Collected data entries
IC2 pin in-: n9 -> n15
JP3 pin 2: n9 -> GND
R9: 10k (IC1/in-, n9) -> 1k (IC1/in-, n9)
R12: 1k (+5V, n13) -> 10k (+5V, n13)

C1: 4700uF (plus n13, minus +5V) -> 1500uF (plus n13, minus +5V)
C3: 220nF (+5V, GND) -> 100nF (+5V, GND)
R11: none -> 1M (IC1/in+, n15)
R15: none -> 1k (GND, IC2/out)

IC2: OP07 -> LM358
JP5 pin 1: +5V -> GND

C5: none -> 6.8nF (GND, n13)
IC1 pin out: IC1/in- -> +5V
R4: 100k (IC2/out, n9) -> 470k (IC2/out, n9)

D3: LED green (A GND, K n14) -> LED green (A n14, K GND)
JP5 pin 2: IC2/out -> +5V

● Problem requirements
What belongs in the answer is each line of the data that has the word "none".

● Completed exercise
R11: none -> 1M (IC1/in+, n15)
R15: none -> 1k (GND, IC2/out)
C5: none -> 6.8nF (GND, n13)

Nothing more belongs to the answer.